Action item: Each entry that follows should be given again word for word; please leave out its pictures.

Change listing data:
○ ○ ○ ○

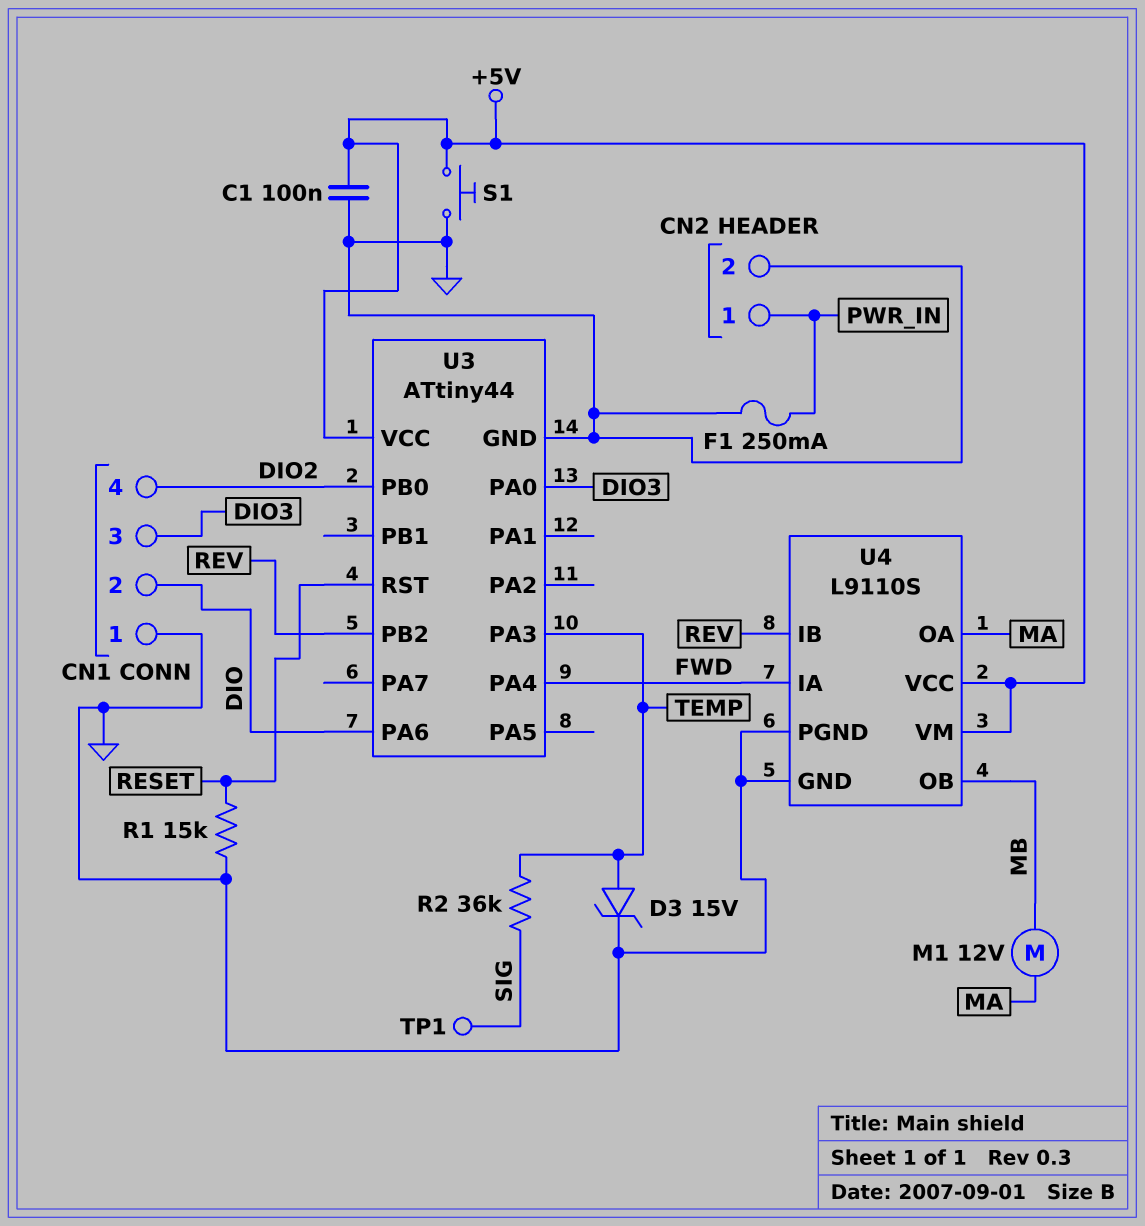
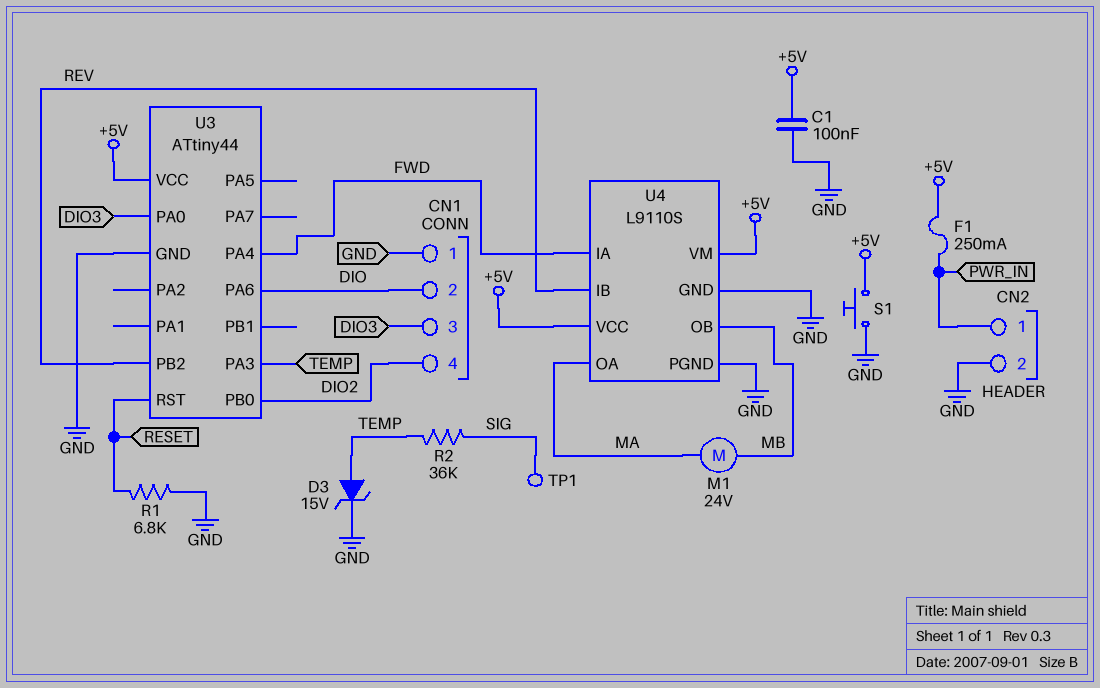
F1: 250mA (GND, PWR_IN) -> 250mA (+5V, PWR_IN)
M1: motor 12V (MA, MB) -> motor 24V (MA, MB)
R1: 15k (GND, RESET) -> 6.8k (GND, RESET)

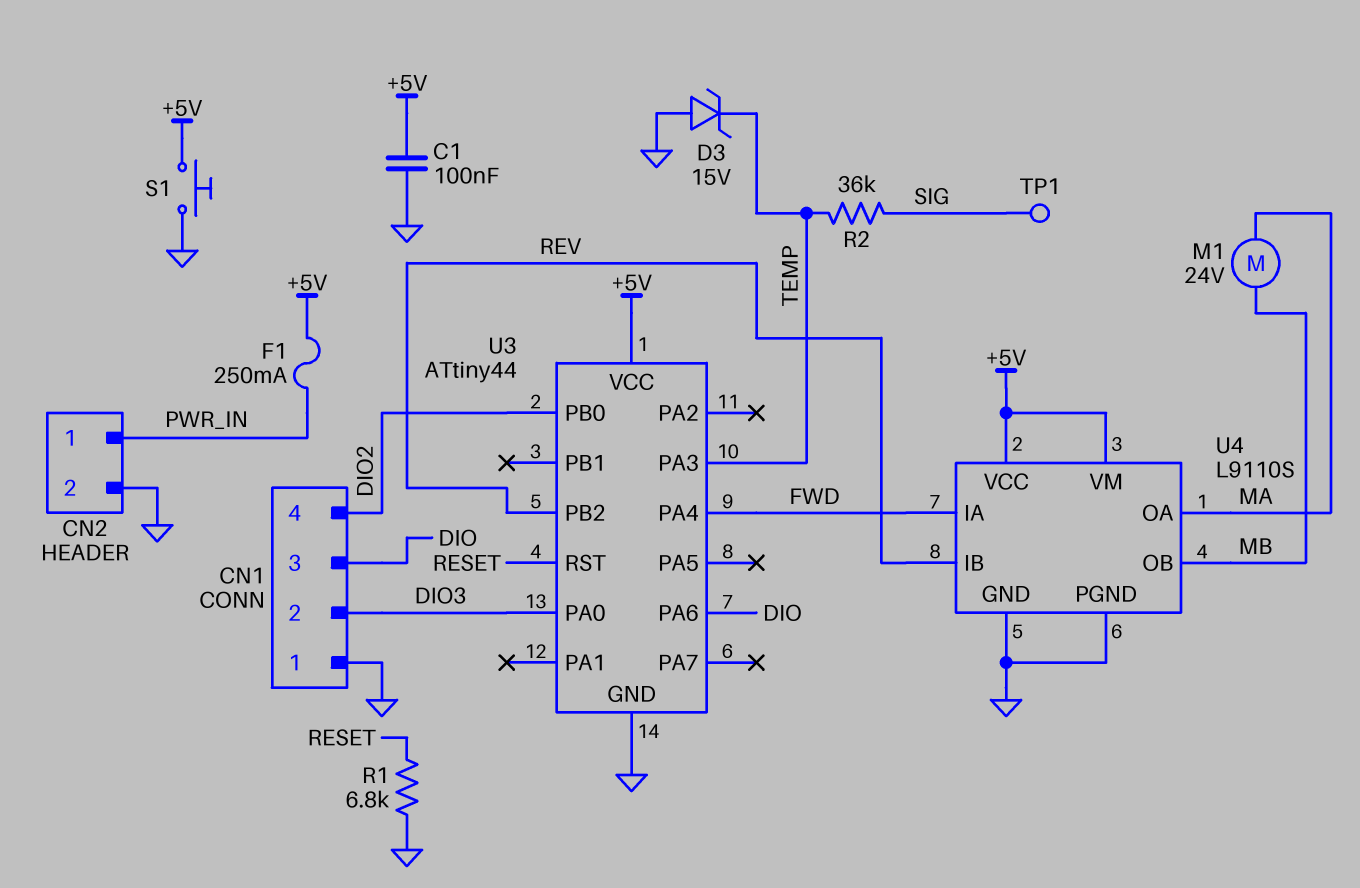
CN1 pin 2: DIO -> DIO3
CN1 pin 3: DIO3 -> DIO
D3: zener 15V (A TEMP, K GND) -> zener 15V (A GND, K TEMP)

○ ○ ○ ○

Output:
F1: 250mA (GND, PWR_IN) -> 250mA (+5V, PWR_IN)
M1: motor 12V (MA, MB) -> motor 24V (MA, MB)
R1: 15k (GND, RESET) -> 6.8k (GND, RESET)

CN1 pin 2: DIO -> DIO3
CN1 pin 3: DIO3 -> DIO
D3: zener 15V (A TEMP, K GND) -> zener 15V (A GND, K TEMP)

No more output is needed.